## Assigned task
Wherever the line that contains "PIXELS pin DIN: D4 -> A1" falls, repeat it and the lines after it exactly until the records end, without any pictures.

%%

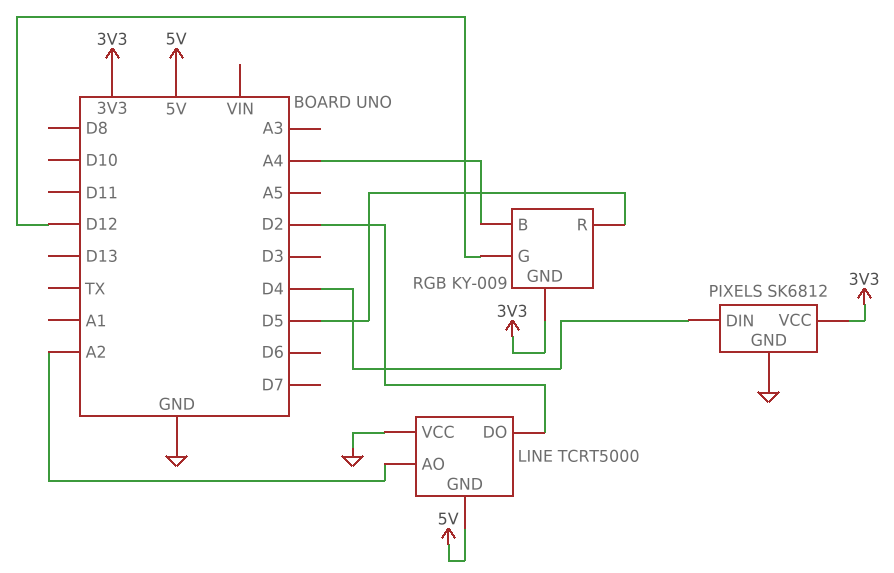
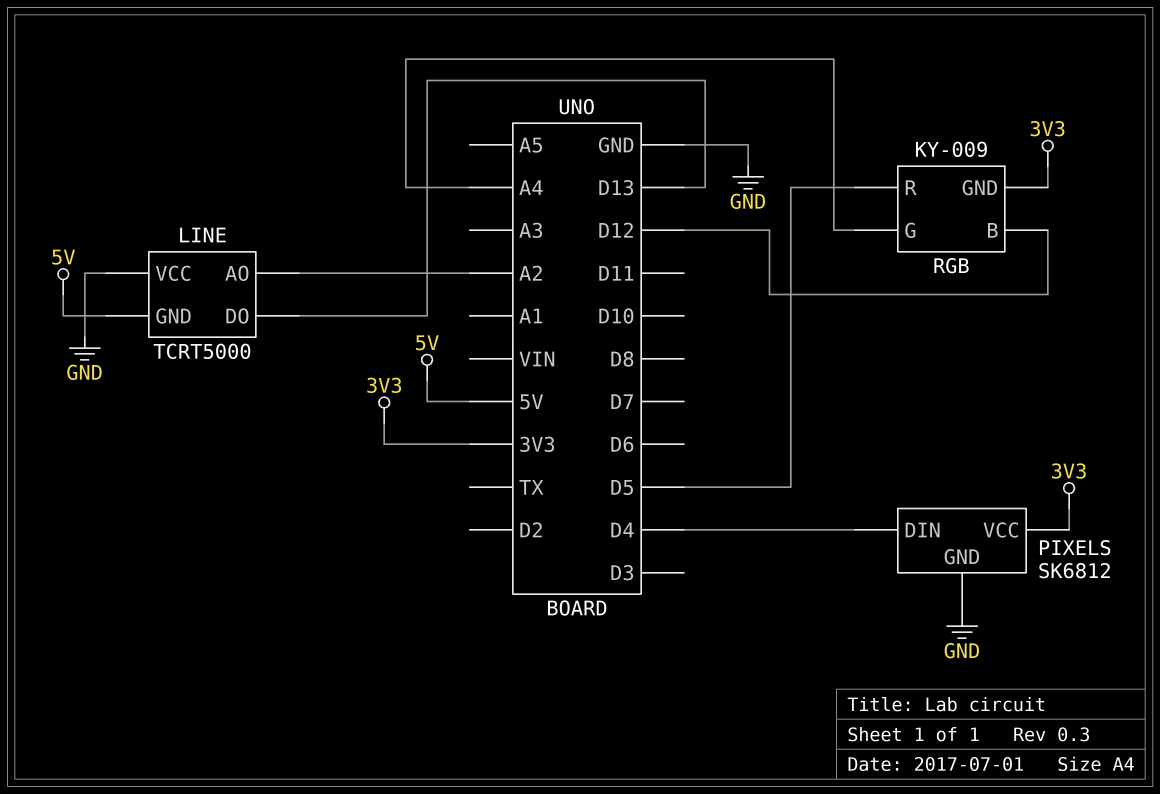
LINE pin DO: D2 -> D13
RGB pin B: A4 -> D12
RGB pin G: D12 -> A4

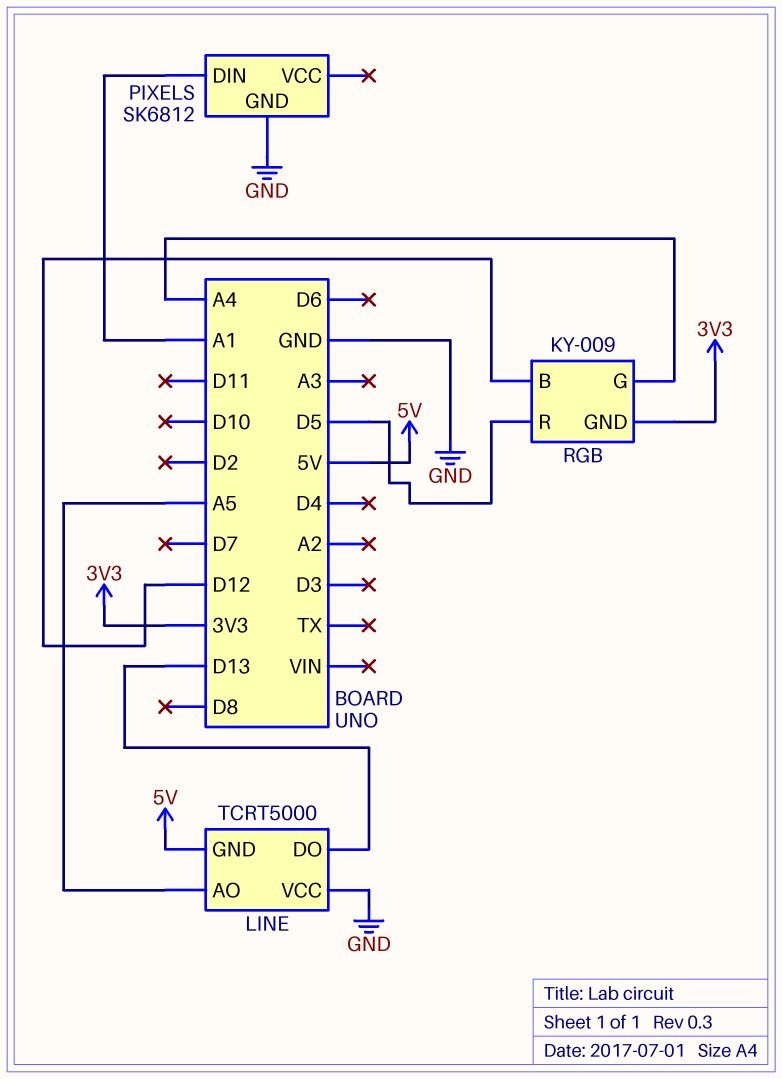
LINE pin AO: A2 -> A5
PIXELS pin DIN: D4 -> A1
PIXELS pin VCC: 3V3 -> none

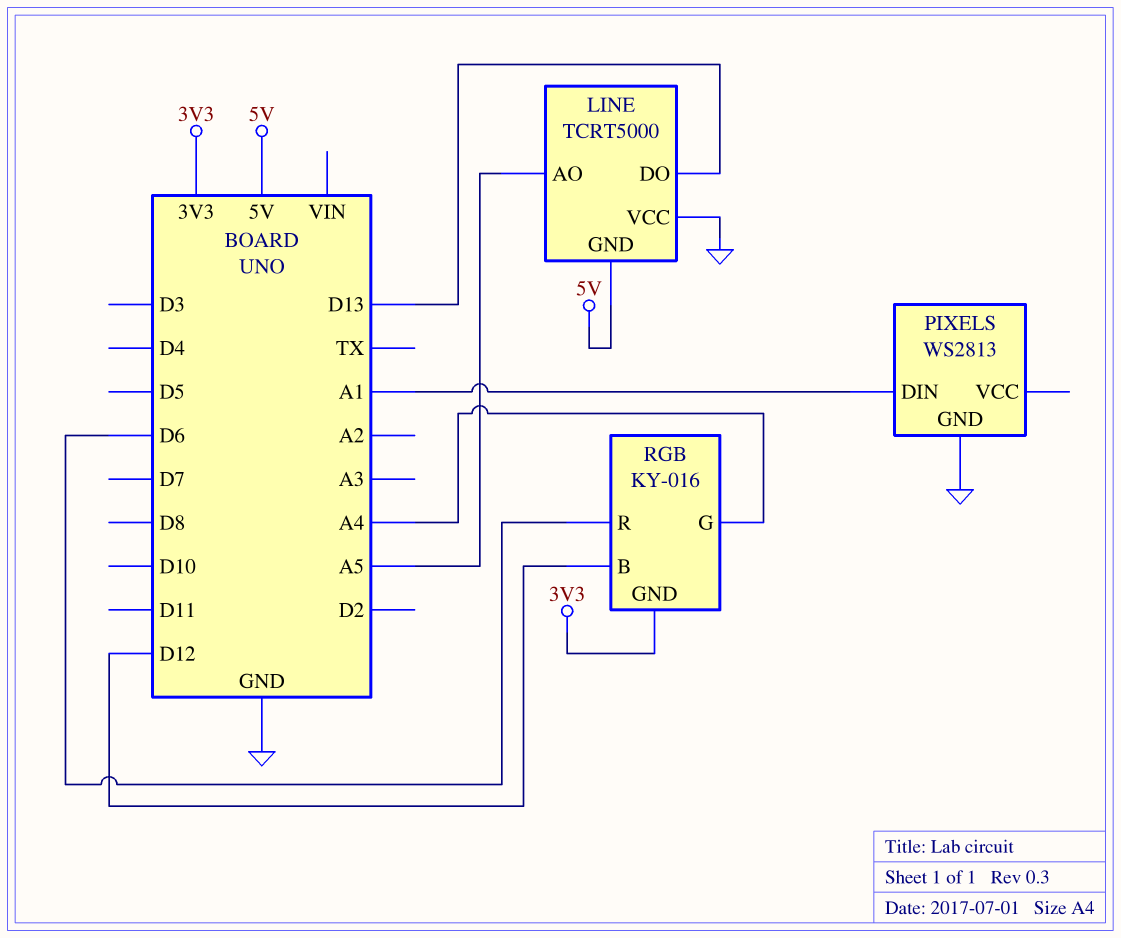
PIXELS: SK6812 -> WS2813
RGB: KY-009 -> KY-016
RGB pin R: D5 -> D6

%%

## Result
PIXELS pin DIN: D4 -> A1
PIXELS pin VCC: 3V3 -> none

PIXELS: SK6812 -> WS2813
RGB: KY-009 -> KY-016
RGB pin R: D5 -> D6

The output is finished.